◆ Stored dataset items
== Segment start ==

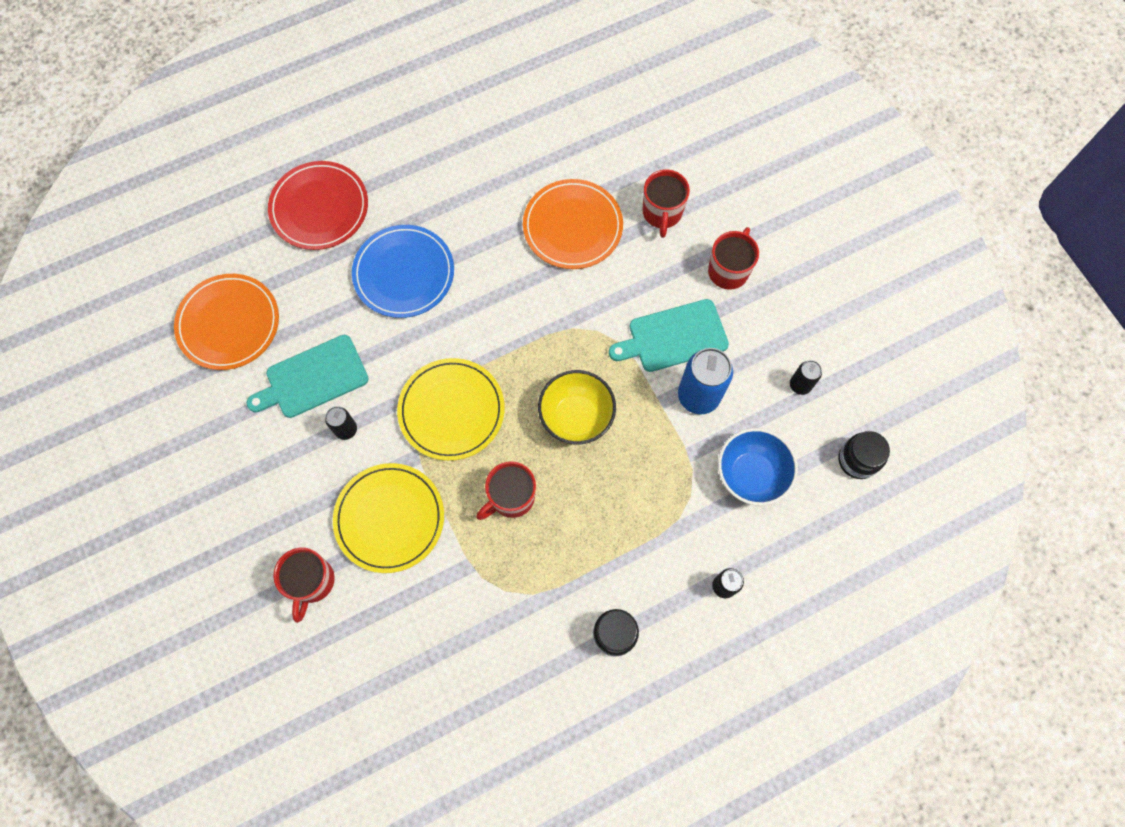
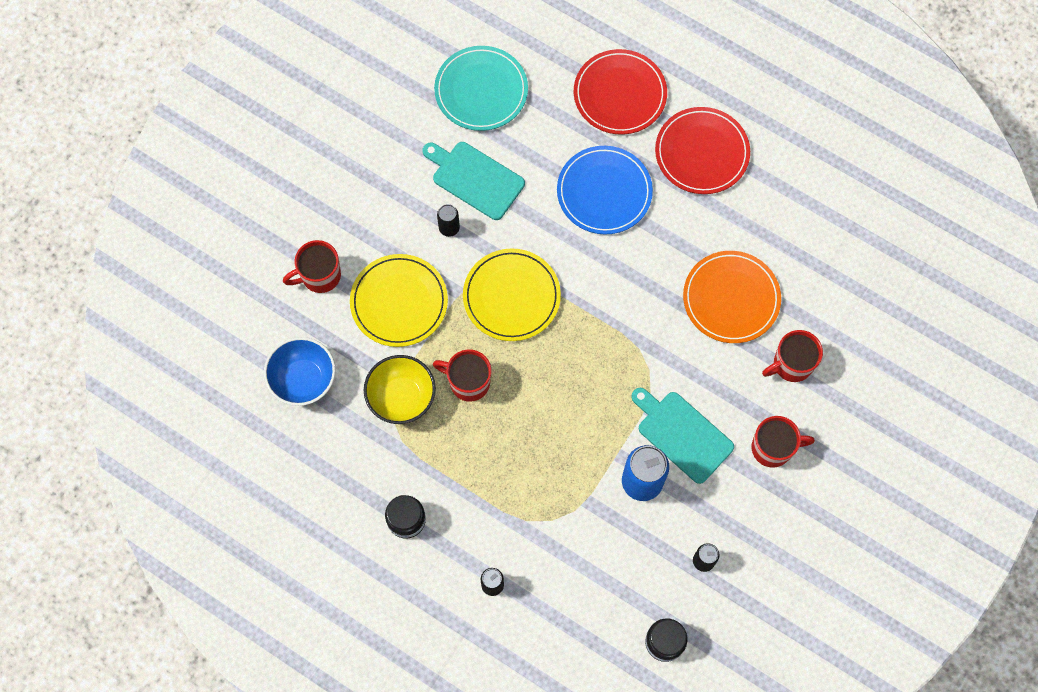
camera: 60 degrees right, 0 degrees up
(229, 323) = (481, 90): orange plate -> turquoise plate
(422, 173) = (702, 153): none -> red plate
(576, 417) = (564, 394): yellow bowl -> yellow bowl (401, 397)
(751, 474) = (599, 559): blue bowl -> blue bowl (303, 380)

== Segment end ==
== Segment start ==

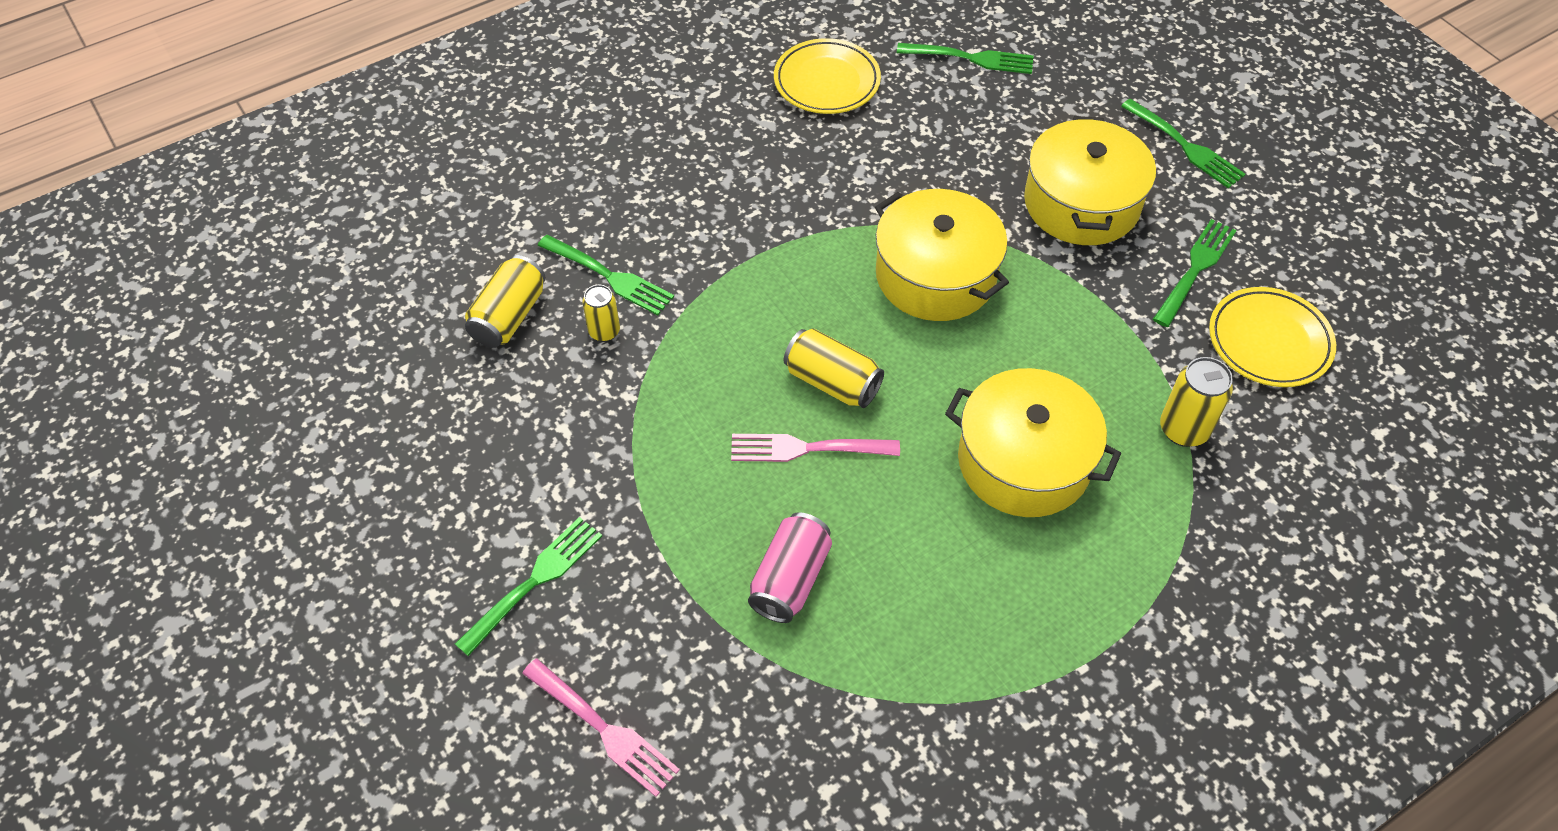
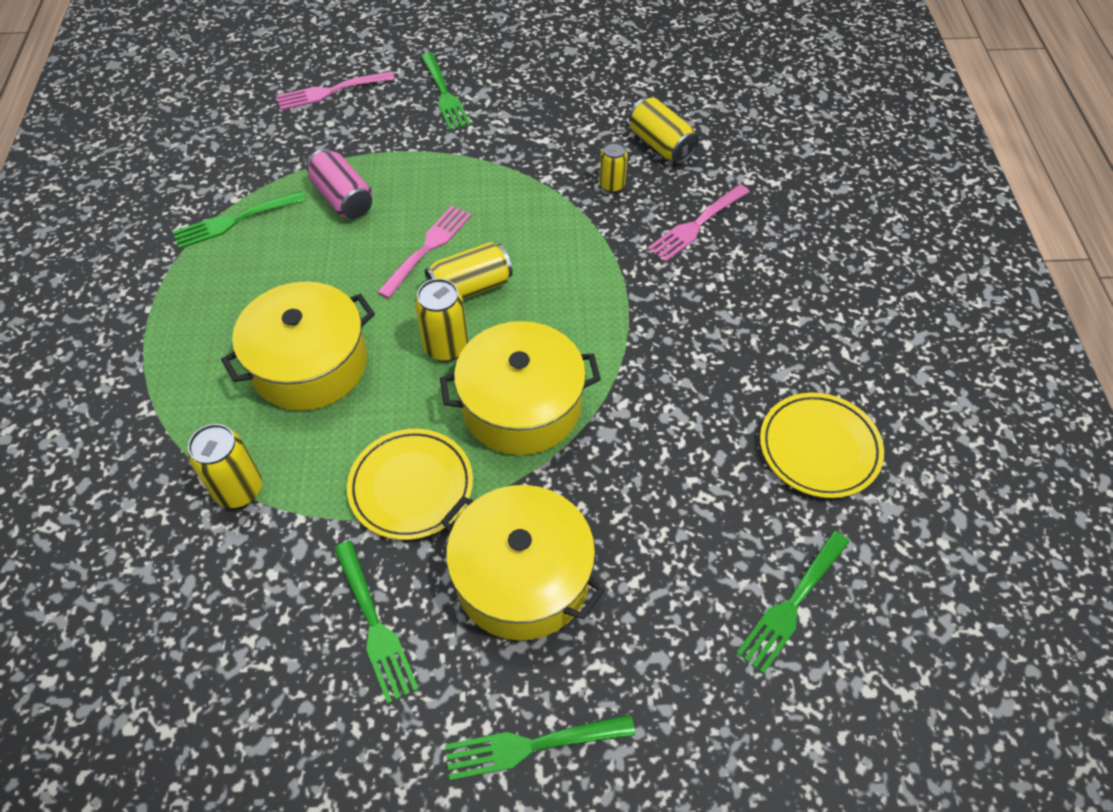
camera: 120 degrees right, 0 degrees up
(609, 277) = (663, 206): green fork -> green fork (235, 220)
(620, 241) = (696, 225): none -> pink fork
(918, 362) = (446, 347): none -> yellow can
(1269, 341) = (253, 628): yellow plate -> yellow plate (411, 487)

== Segment end ==
== Segment start ==

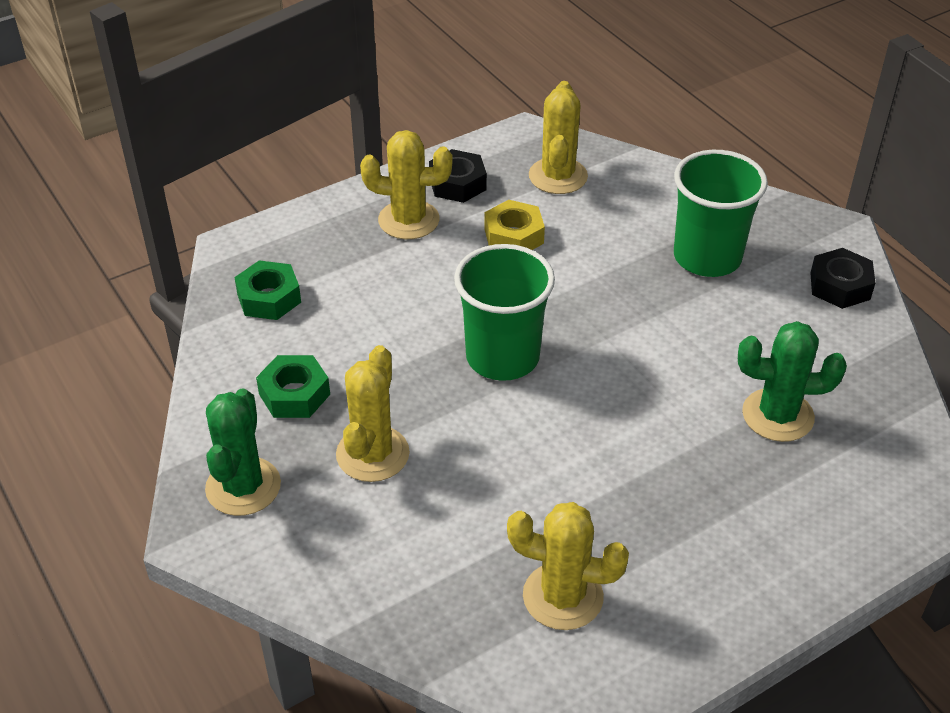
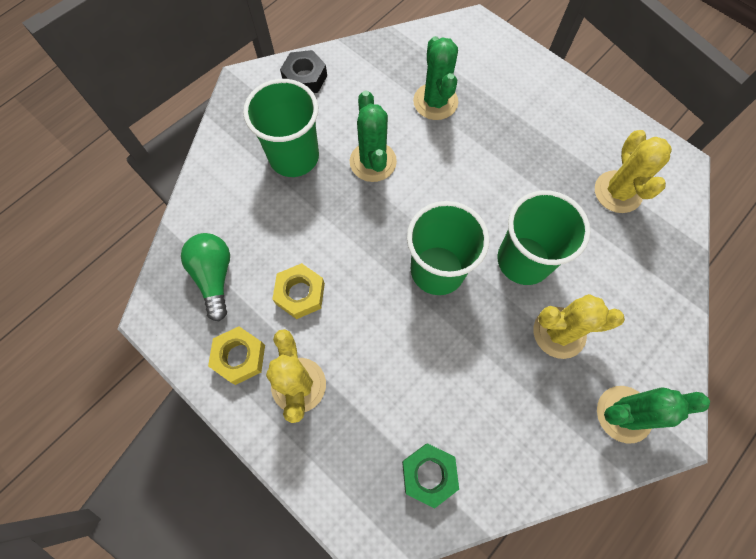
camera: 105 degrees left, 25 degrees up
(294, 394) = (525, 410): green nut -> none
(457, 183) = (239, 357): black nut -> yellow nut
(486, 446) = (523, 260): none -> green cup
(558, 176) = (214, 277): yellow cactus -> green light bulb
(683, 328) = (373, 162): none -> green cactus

== Segment end ==

All lines above from the line with "(620, 241) = (696, 225): none -> pink fork" through the line with "(1269, 341) = (253, 628): yellow", both included, are to be set down exactly, with nothing else.

◆ Answer to the exercise
(620, 241) = (696, 225): none -> pink fork
(918, 362) = (446, 347): none -> yellow can
(1269, 341) = (253, 628): yellow plate -> yellow plate (411, 487)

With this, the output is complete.